* [EXERCISE PROMPT]
Return every line below in which "yellow" appears.

Data records:
╔══
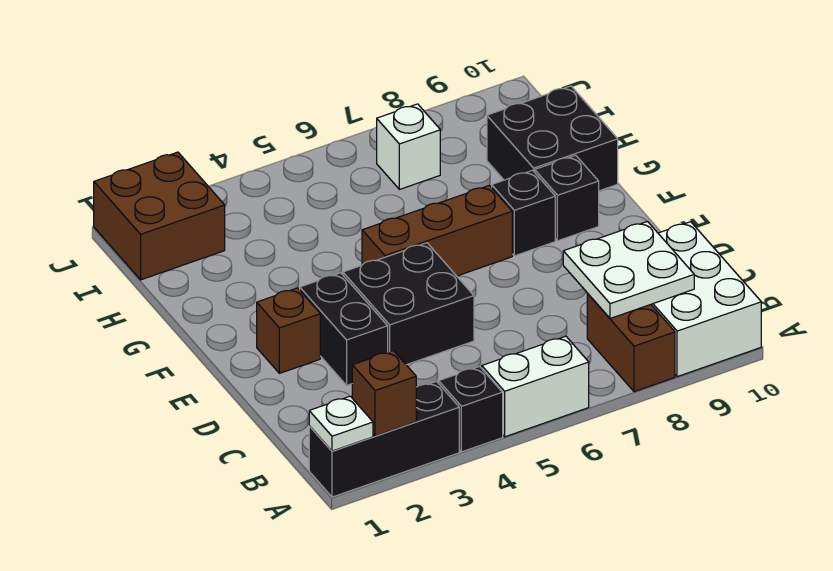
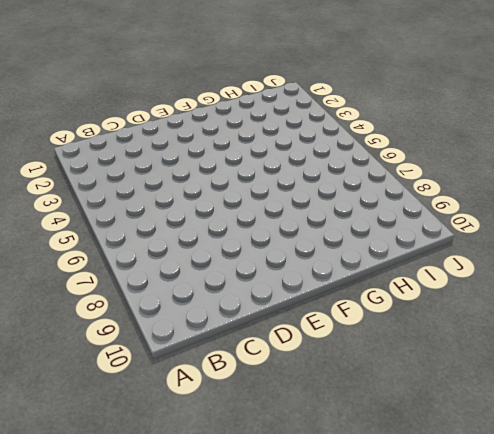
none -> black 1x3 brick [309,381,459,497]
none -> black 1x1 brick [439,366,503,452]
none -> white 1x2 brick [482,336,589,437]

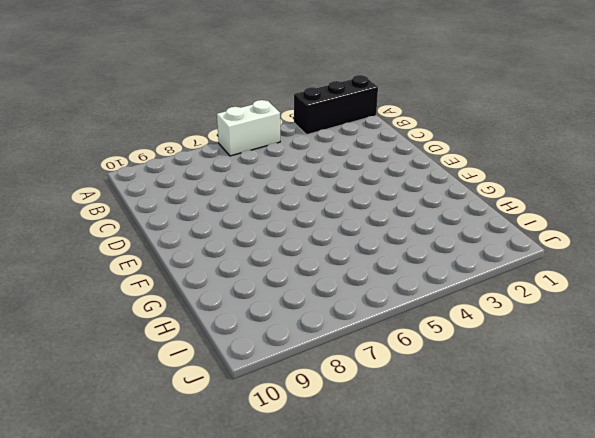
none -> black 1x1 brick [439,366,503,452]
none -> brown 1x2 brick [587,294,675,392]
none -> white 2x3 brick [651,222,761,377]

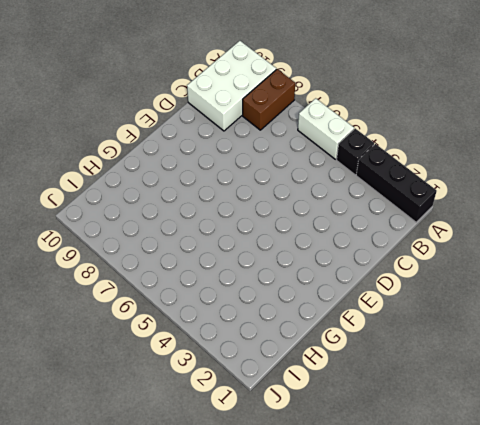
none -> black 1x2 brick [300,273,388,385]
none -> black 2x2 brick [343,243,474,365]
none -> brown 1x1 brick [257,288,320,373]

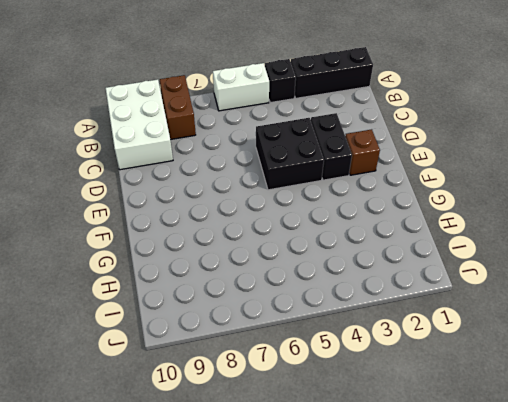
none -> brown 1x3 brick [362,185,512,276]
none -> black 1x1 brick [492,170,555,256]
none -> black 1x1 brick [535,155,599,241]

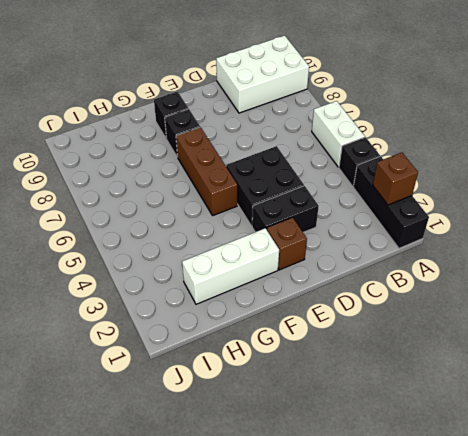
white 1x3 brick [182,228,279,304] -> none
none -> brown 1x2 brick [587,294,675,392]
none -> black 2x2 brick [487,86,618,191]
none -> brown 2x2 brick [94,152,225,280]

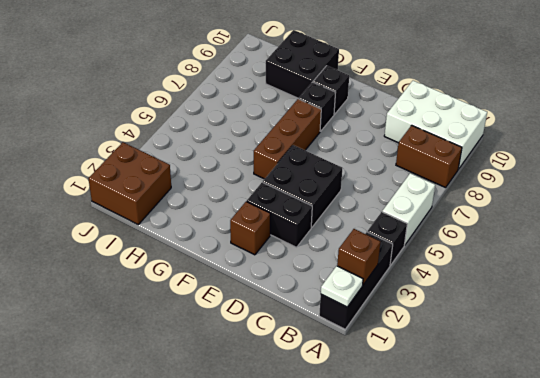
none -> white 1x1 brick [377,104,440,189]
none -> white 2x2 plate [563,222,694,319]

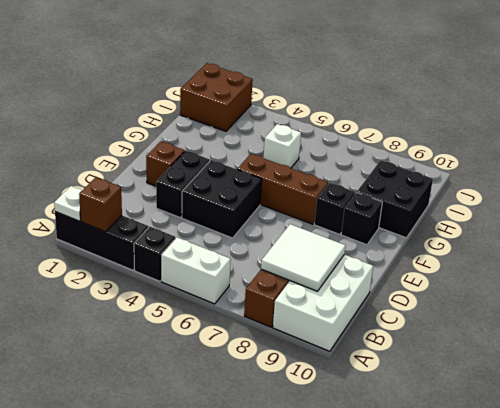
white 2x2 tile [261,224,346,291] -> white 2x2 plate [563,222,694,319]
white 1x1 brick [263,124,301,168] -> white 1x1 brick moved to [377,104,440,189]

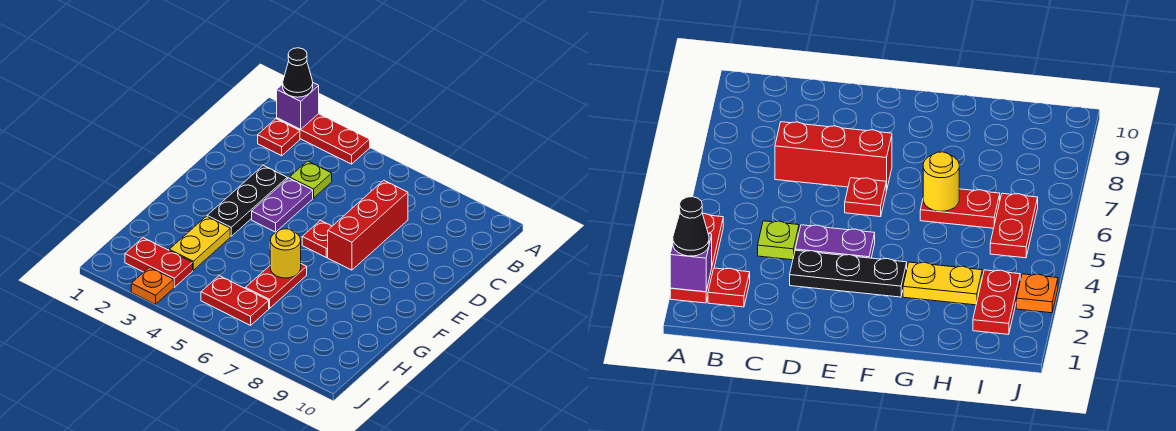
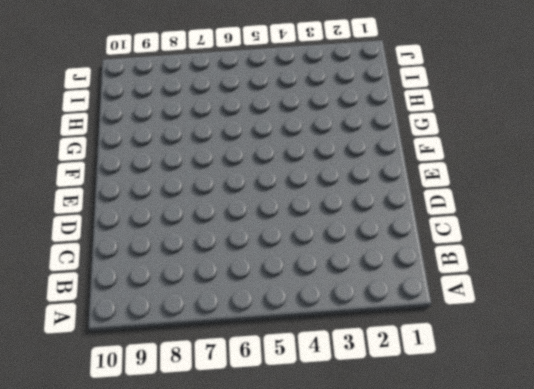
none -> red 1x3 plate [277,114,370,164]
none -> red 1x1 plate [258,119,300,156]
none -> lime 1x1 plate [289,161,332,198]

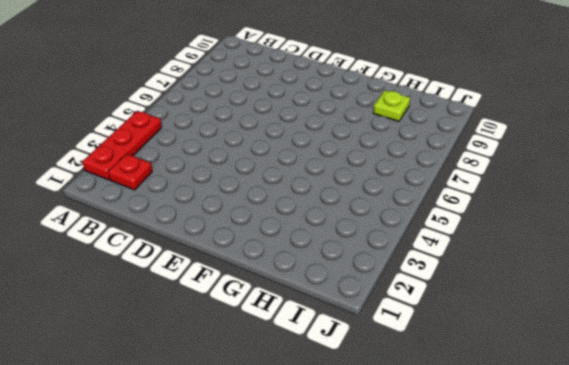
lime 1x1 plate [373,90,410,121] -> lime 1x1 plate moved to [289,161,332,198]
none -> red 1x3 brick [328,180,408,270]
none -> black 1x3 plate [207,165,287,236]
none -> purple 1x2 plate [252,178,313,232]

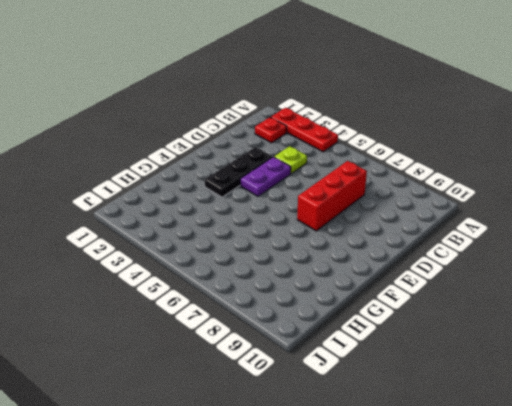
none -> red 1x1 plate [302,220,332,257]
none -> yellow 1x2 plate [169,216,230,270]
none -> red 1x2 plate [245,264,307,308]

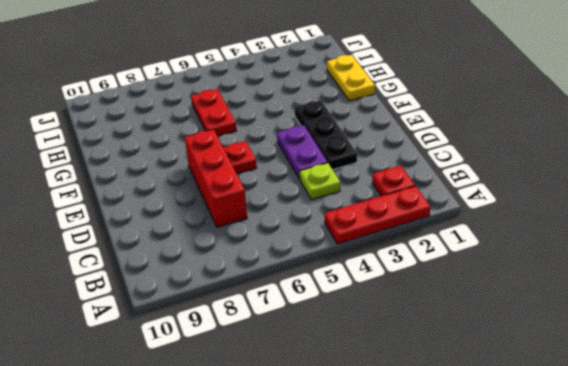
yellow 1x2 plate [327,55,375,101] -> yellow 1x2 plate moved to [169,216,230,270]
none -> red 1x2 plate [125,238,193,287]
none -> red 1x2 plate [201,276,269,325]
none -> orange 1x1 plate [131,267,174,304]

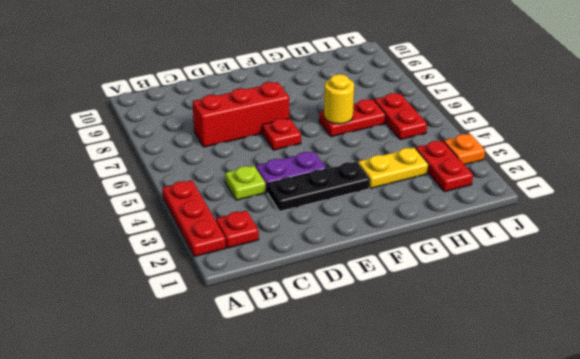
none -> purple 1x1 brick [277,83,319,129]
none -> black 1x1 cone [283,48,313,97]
╚══
╔══
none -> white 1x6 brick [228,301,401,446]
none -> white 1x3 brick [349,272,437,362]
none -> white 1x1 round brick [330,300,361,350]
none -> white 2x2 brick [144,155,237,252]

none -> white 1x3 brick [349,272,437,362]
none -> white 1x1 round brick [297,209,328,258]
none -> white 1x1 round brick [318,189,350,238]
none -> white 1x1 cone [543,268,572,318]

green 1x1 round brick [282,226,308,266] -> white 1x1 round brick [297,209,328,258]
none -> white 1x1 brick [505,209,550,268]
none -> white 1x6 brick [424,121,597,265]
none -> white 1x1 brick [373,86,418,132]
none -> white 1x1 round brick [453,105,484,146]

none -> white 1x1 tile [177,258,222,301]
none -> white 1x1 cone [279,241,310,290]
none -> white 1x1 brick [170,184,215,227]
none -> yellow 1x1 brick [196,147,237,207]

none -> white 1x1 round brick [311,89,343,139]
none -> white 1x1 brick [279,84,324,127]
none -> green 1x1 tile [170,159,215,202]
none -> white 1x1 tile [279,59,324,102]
╚══
* [EXERCISE ANSWER]
none -> yellow 1x2 plate [169,216,230,270]
yellow 1x2 plate [327,55,375,101] -> yellow 1x2 plate moved to [169,216,230,270]
none -> yellow 1x1 brick [196,147,237,207]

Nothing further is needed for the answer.